__Problem requirements__. Output the entries as they appear, skipping images.

[Coordinate change listings]
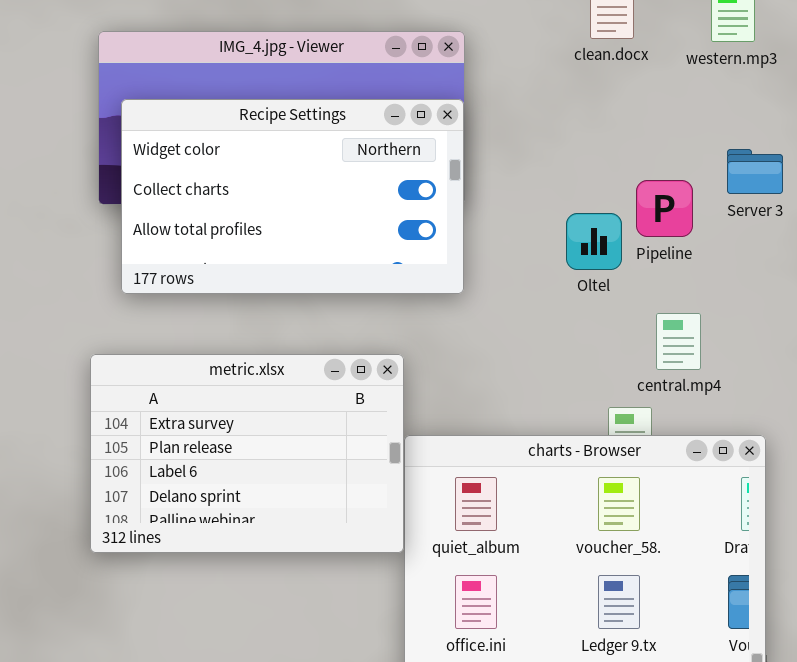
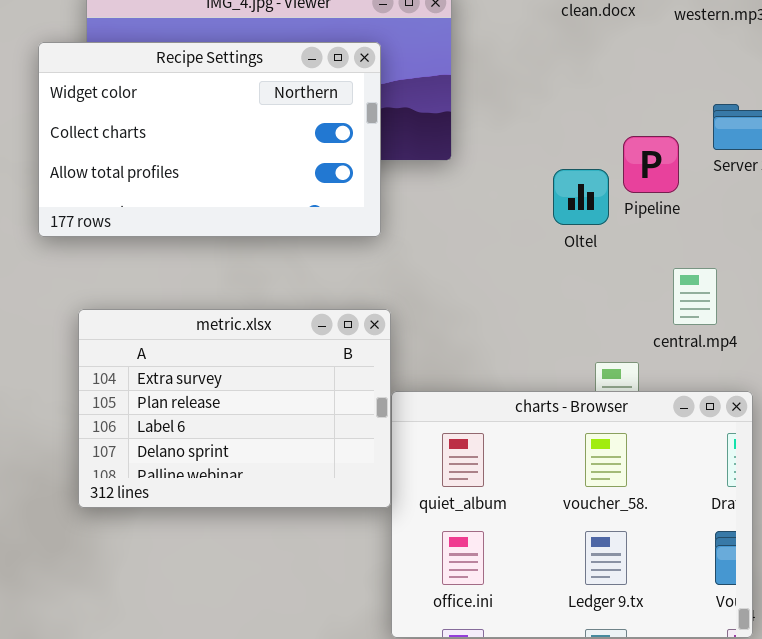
Recipe Settings: [121,99,464,294] -> [38,42,381,237], moved
central.mp4: [656,313,701,370] -> [673,268,717,325], moved

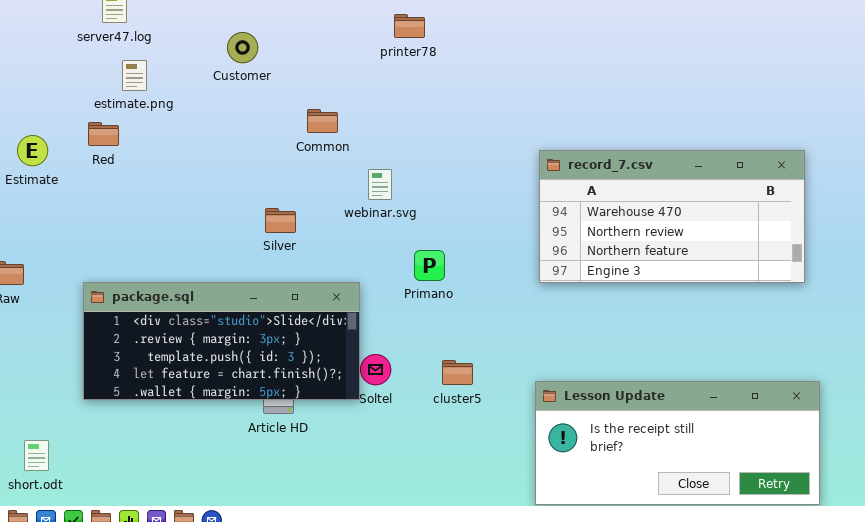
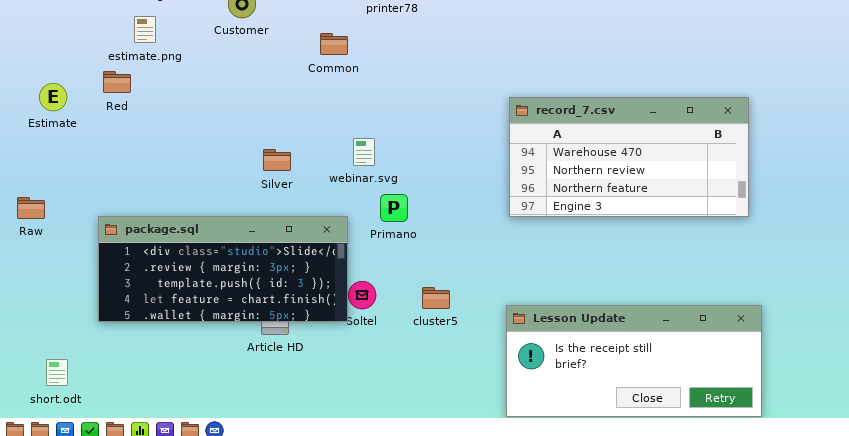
Common: [307,109,338,133] -> [320,33,348,55], moved
webinar.svg: [368,169,392,200] -> [353,138,375,166], moved
Primano: [414,250,445,281] -> [380,194,408,222], moved

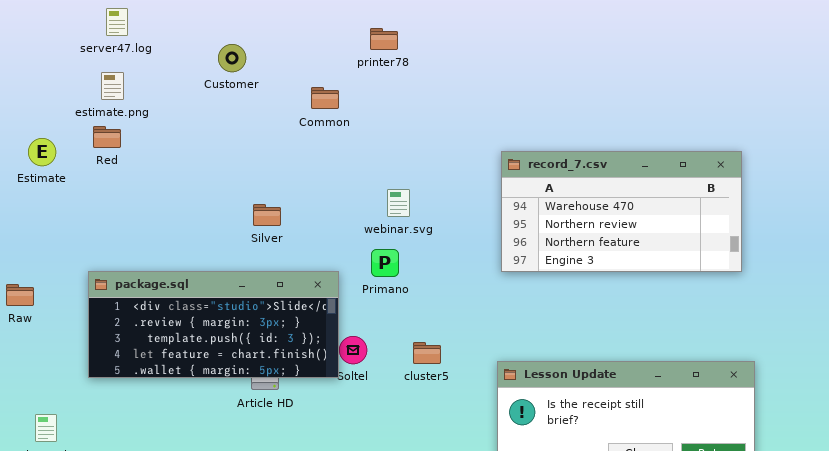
estimate.png: [134,16,156,43] -> [101,72,124,100], moved
webinar.svg: [353,138,375,166] -> [387,189,410,217], moved
Raw: [17,197,45,219] -> [6,284,34,306], moved

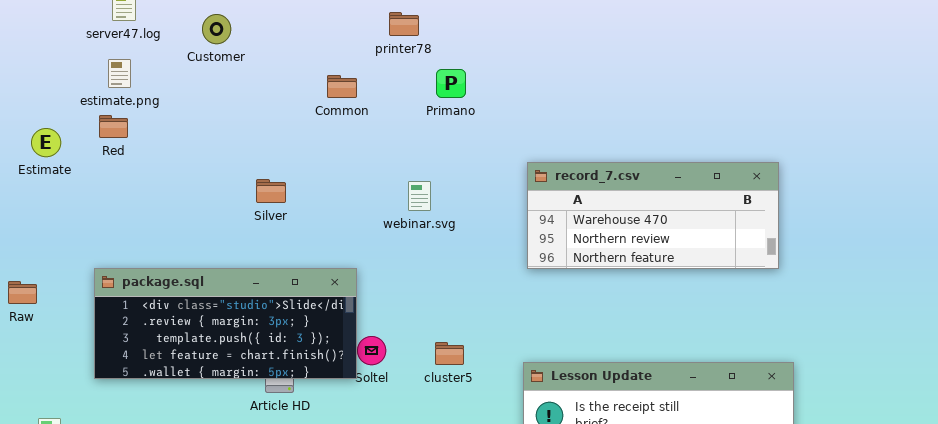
Customer: [218,44,246,72] -> [202,14,231,44], moved
record_7.csv: [501,151,742,272] -> [527,162,779,269], resized
Silver: [253,204,281,226] -> [256,179,286,203], moved
Primano: [371,249,399,277] -> [436,69,466,98], moved

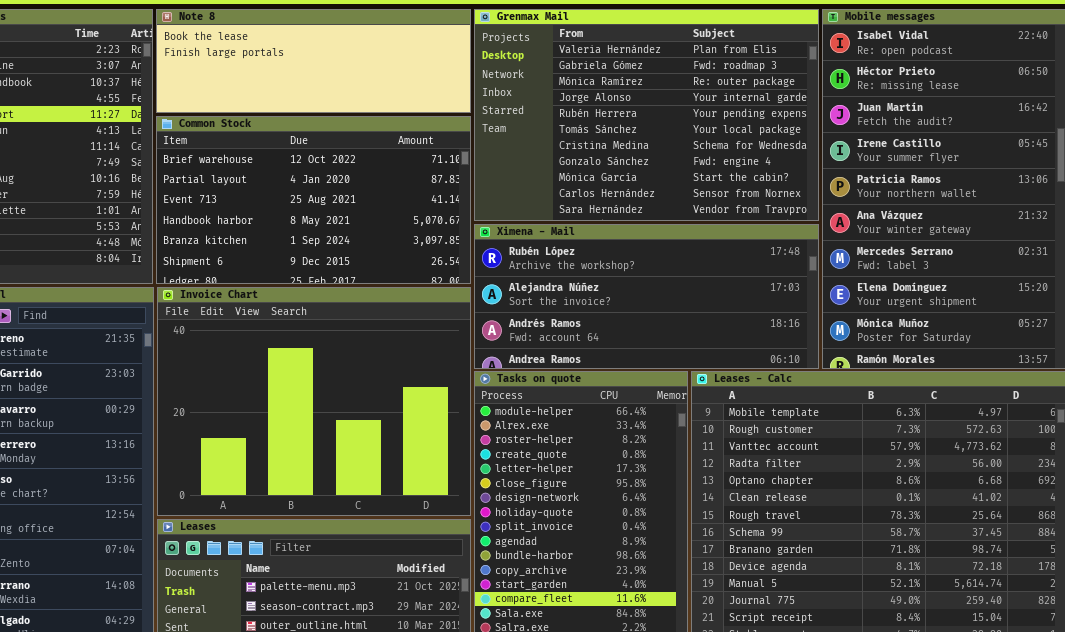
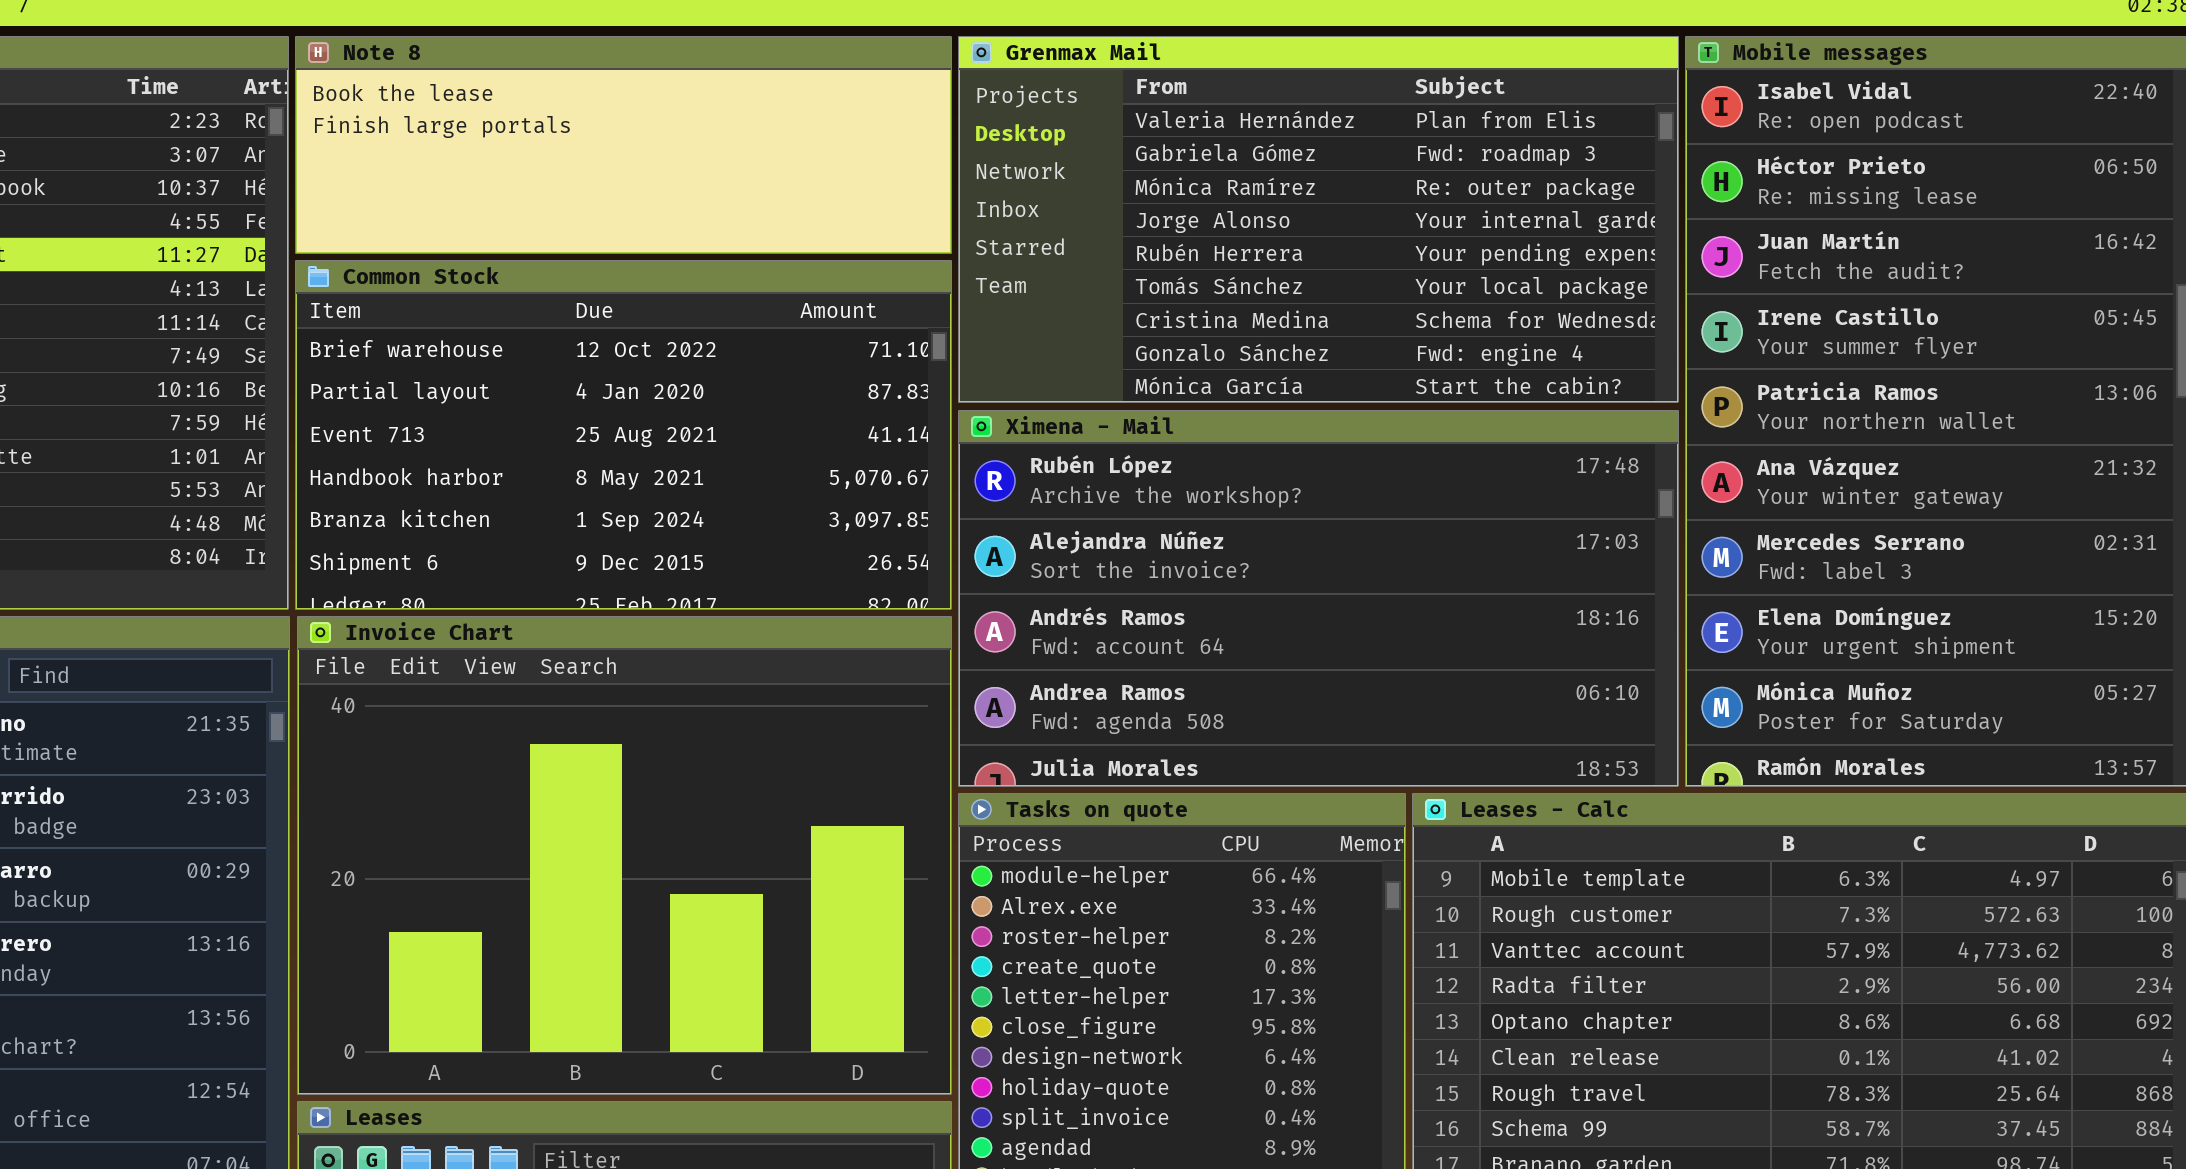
Grenmax Mail: [474,9,819,221] -> [958,36,1679,403], resized
Ximena - Mail: [474,224,819,369] -> [958,410,1679,787], resized

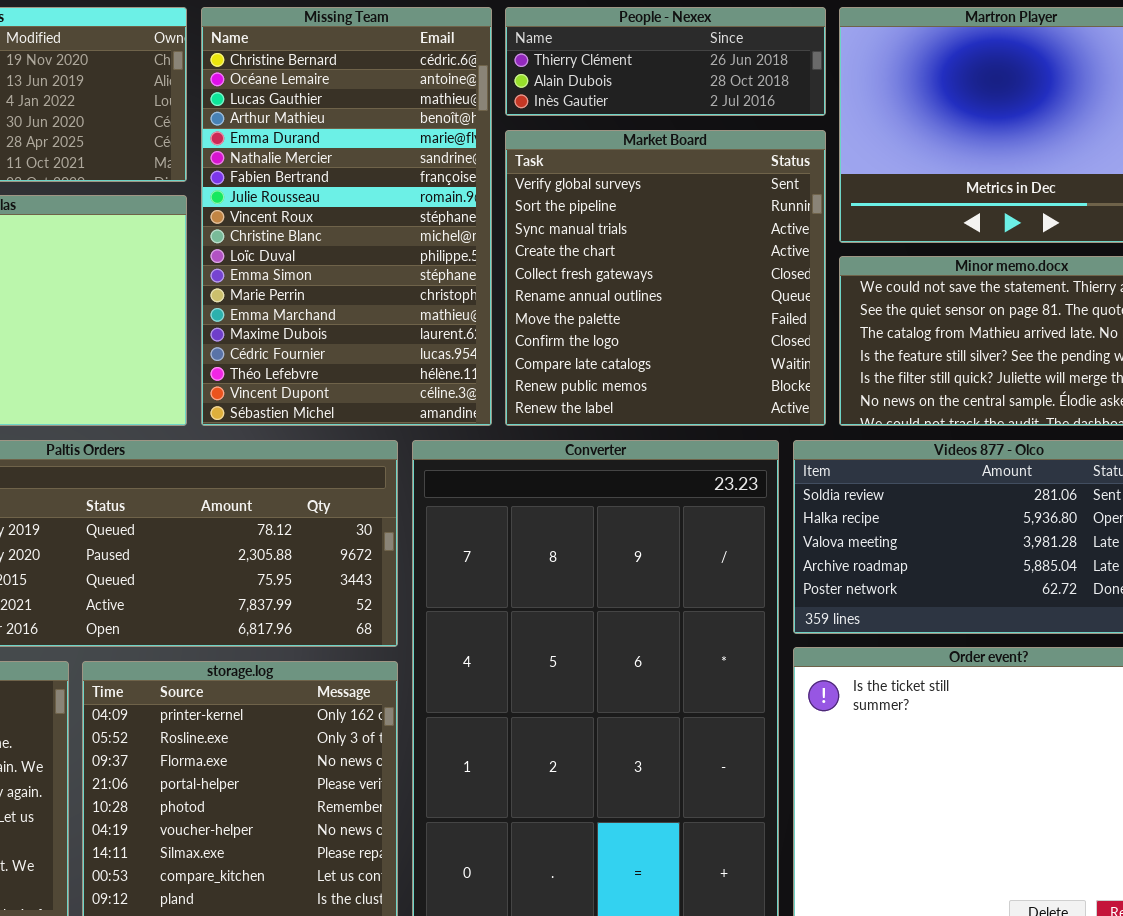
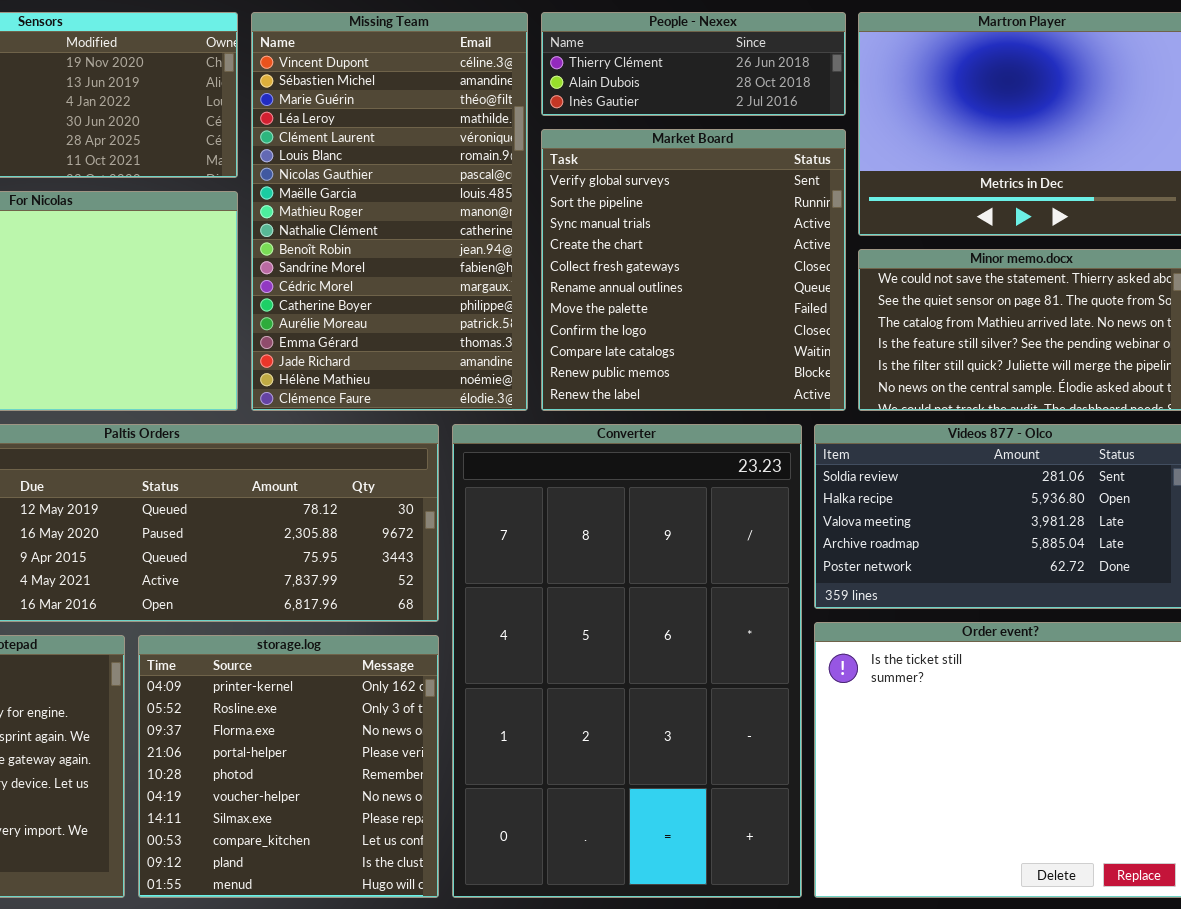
Missing Team: [201,7,492,426] -> [251,12,528,411], scrolled down 17 rows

__Task output__.
Recipe Settings: [121,99,464,294] -> [38,42,381,237], moved
central.mp4: [656,313,701,370] -> [673,268,717,325], moved

Common: [307,109,338,133] -> [320,33,348,55], moved
webinar.svg: [368,169,392,200] -> [353,138,375,166], moved
Primano: [414,250,445,281] -> [380,194,408,222], moved

estimate.png: [134,16,156,43] -> [101,72,124,100], moved
webinar.svg: [353,138,375,166] -> [387,189,410,217], moved
Raw: [17,197,45,219] -> [6,284,34,306], moved

Customer: [218,44,246,72] -> [202,14,231,44], moved
record_7.csv: [501,151,742,272] -> [527,162,779,269], resized
Silver: [253,204,281,226] -> [256,179,286,203], moved
Primano: [371,249,399,277] -> [436,69,466,98], moved

Grenmax Mail: [474,9,819,221] -> [958,36,1679,403], resized
Ximena - Mail: [474,224,819,369] -> [958,410,1679,787], resized

Missing Team: [201,7,492,426] -> [251,12,528,411], scrolled down 17 rows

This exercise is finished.